Task description
Reproduce the entries shown below only from the line with "RTC1 pin SQW: A3 -> D3" down to the line with "RTC3: PCF8523 -> DS3231", keeping both end lines and copying each one exactly.

*** Opening of Data to process ***

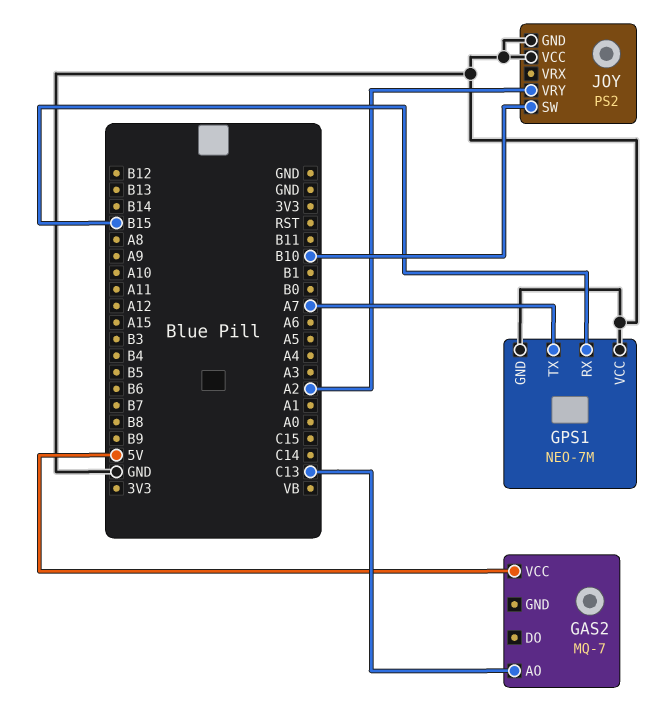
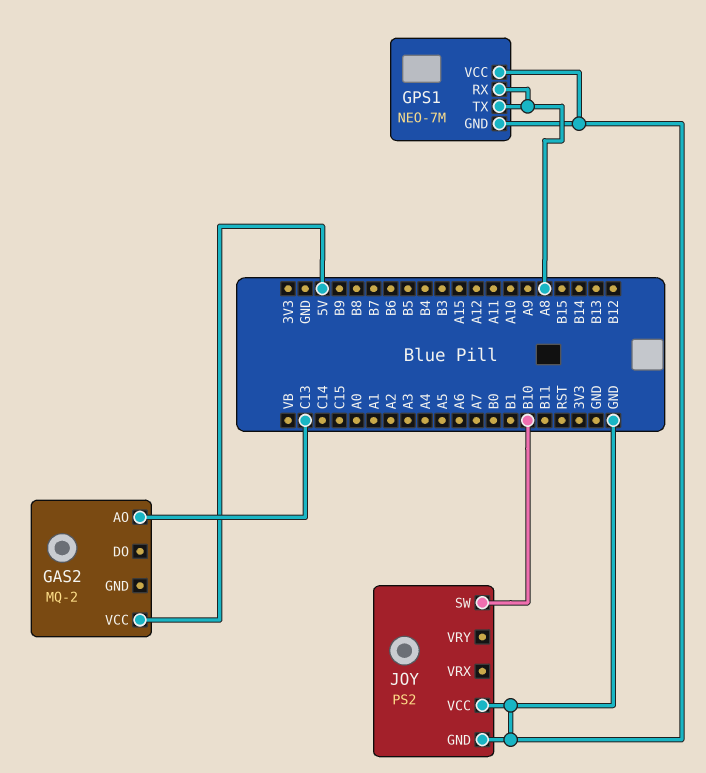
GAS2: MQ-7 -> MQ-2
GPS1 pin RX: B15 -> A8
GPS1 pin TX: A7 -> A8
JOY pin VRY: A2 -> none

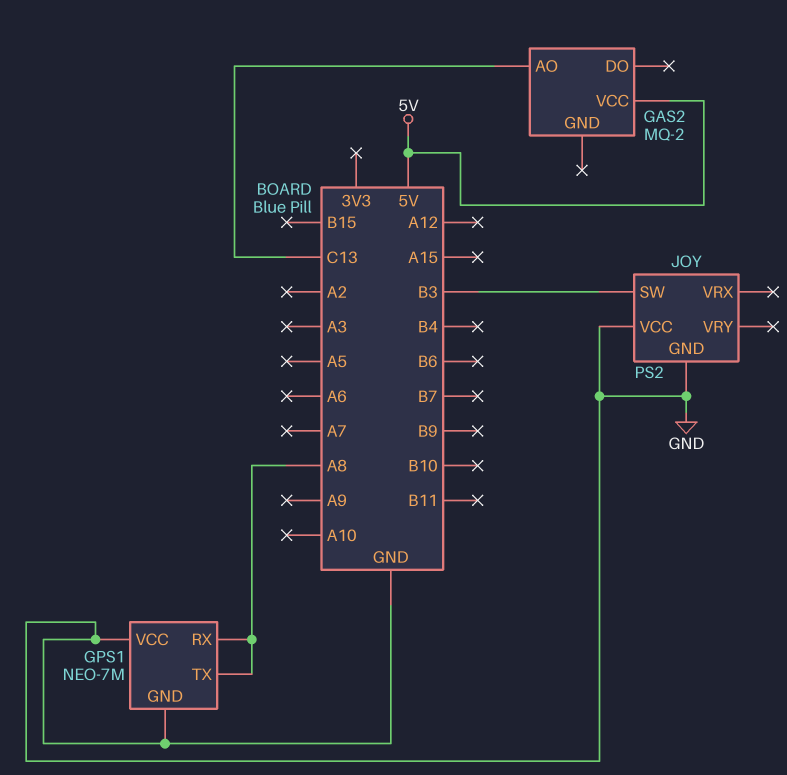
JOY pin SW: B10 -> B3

*** Close of Data to process ***
*** Opening of Data to process ***

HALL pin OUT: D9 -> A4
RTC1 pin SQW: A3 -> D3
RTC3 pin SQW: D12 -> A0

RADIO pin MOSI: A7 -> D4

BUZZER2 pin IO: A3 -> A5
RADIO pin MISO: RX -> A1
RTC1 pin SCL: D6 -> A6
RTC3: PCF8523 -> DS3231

*** Close of Data to process ***

Answer to this task
RTC1 pin SQW: A3 -> D3
RTC3 pin SQW: D12 -> A0

RADIO pin MOSI: A7 -> D4

BUZZER2 pin IO: A3 -> A5
RADIO pin MISO: RX -> A1
RTC1 pin SCL: D6 -> A6
RTC3: PCF8523 -> DS3231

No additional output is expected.